Assignment - Every line from the one with "(445, 195) = (647, 335): turquoise" to the end of the entries, both included, is to be copied exactly; the other lines stay out.

(Stored data entries)

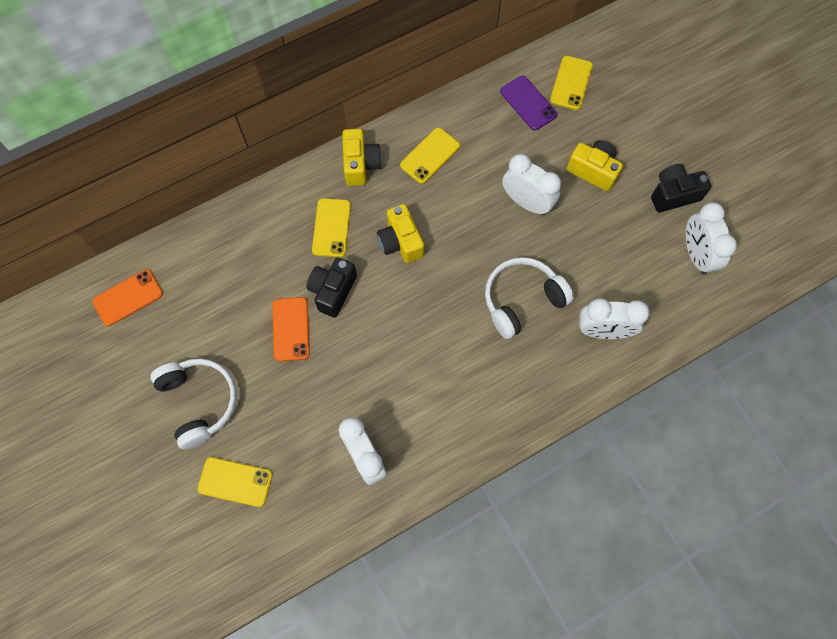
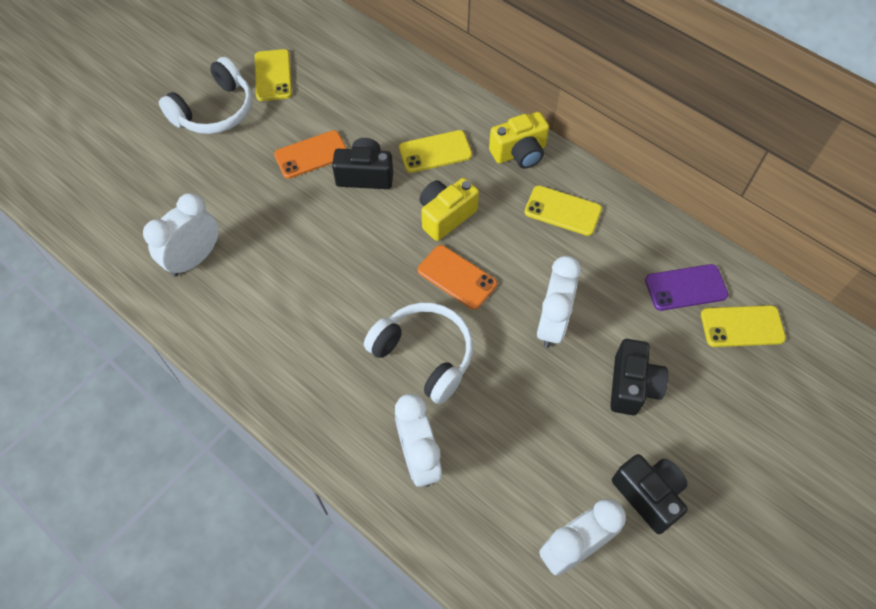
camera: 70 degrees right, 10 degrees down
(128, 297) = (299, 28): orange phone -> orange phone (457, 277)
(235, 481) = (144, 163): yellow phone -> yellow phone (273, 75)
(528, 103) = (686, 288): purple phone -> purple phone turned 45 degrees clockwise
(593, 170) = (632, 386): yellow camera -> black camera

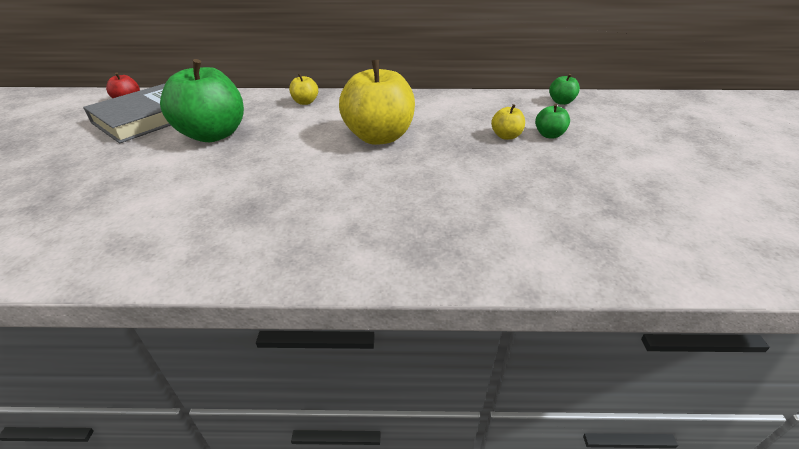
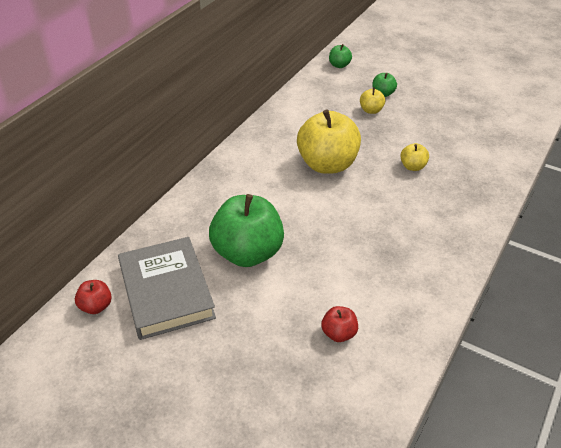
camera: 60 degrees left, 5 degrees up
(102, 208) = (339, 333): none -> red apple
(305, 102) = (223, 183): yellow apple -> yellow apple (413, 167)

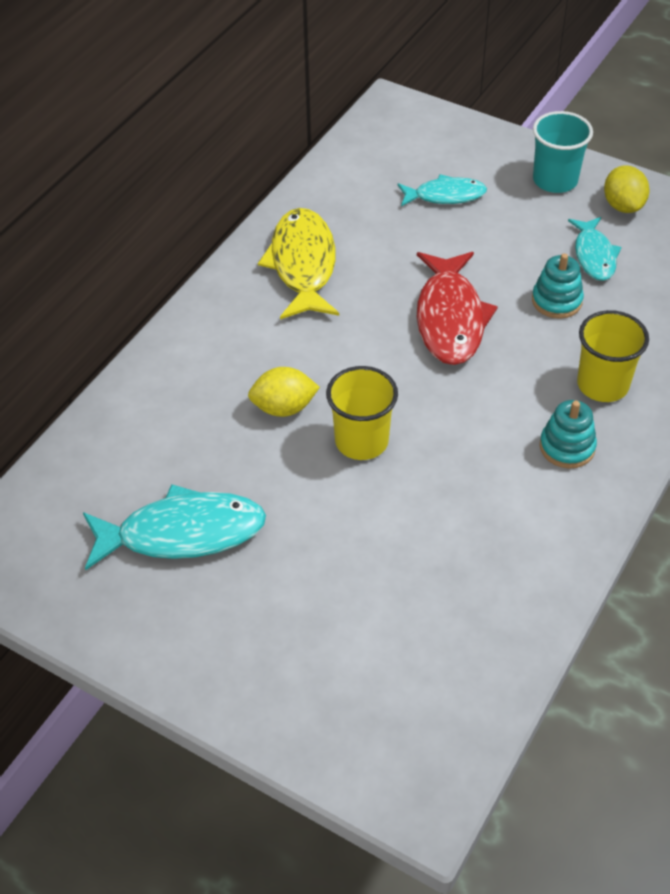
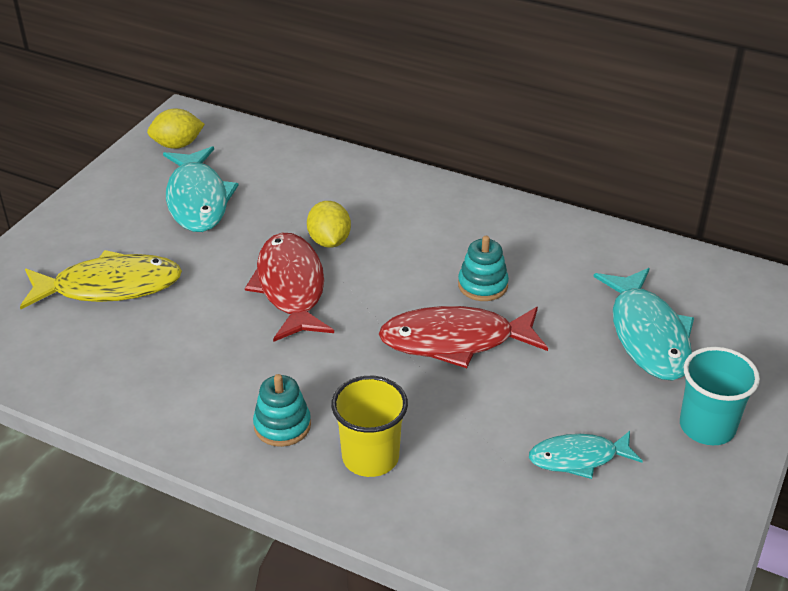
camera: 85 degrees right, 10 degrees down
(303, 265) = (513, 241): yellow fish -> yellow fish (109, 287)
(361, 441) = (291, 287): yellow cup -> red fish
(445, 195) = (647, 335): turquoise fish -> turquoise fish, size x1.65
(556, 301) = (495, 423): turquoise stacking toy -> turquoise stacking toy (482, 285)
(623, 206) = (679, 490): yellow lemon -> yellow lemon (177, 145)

Task output -
(445, 195) = (647, 335): turquoise fish -> turquoise fish, size x1.65
(556, 301) = (495, 423): turquoise stacking toy -> turquoise stacking toy (482, 285)
(623, 206) = (679, 490): yellow lemon -> yellow lemon (177, 145)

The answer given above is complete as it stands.